Exercise brief »
Leaving out the pictures, restate each record below word for word.
Task data below:
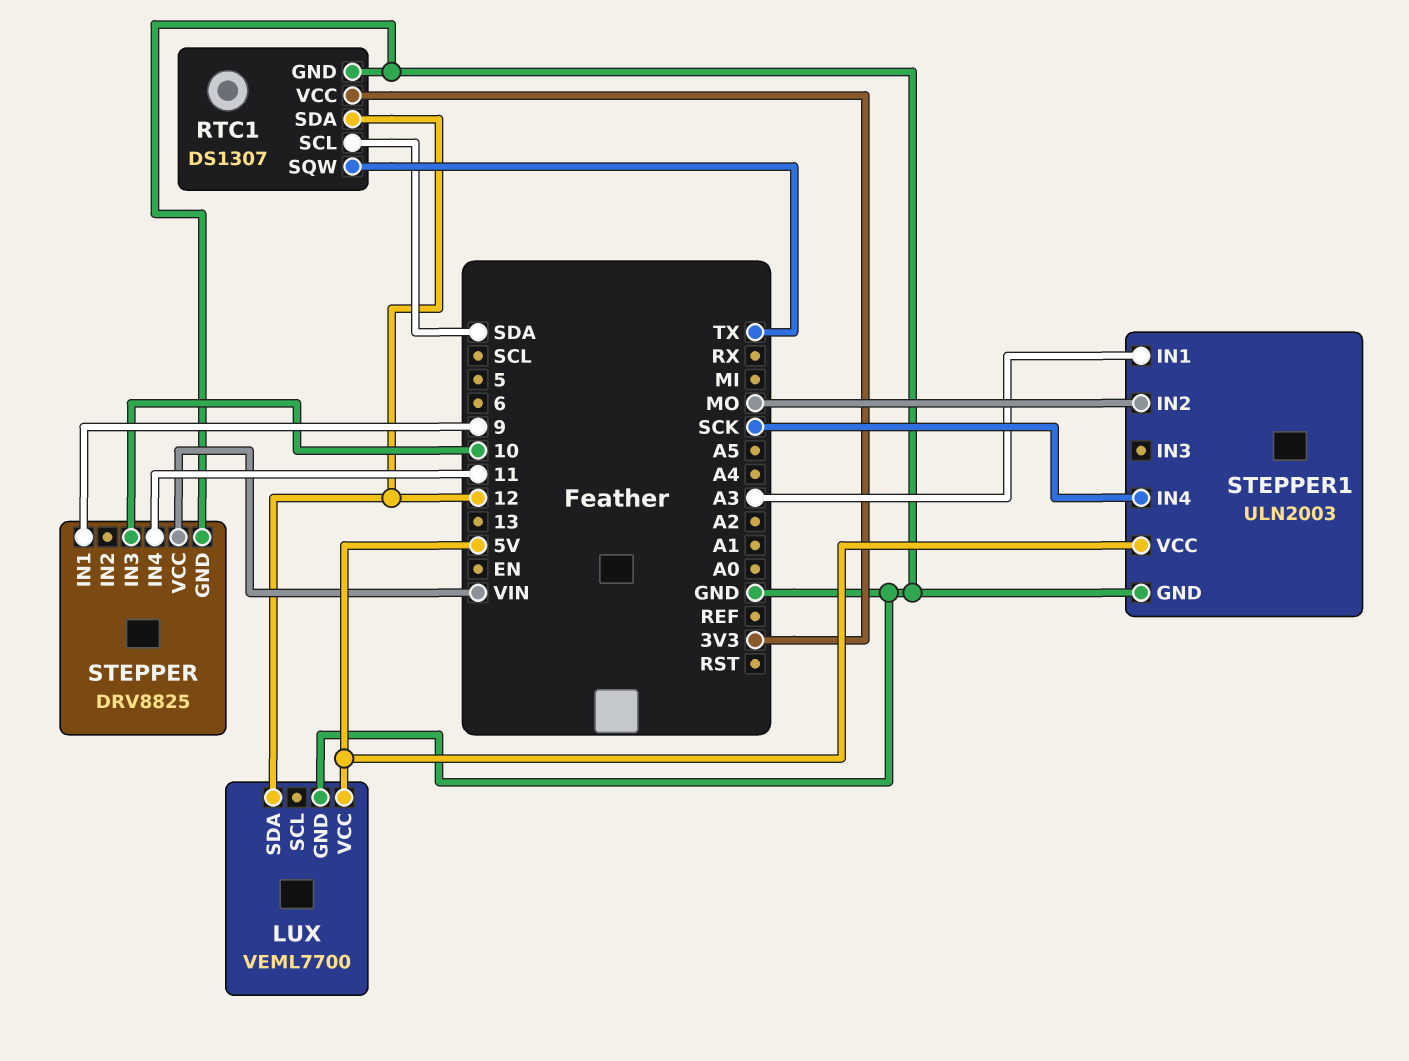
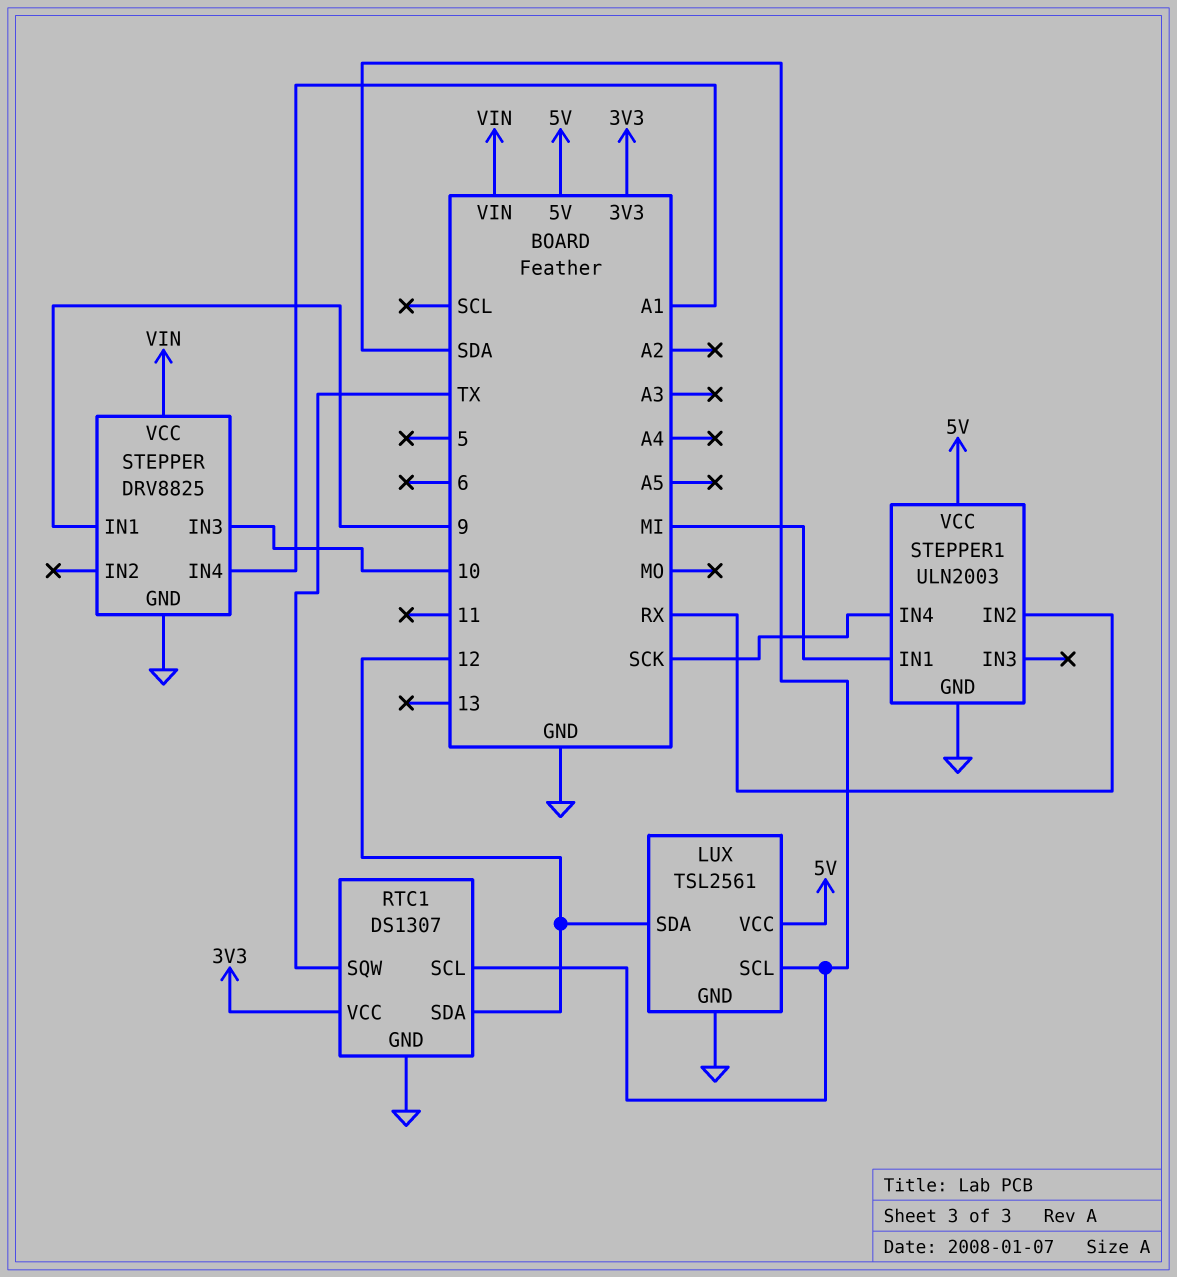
LUX: VEML7700 -> TSL2561
LUX pin SCL: none -> SDA
STEPPER pin IN4: 11 -> A1
STEPPER1 pin IN1: A3 -> MI
STEPPER1 pin IN2: MO -> RX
End of Task data.
The answer »
LUX: VEML7700 -> TSL2561
LUX pin SCL: none -> SDA
STEPPER pin IN4: 11 -> A1
STEPPER1 pin IN1: A3 -> MI
STEPPER1 pin IN2: MO -> RX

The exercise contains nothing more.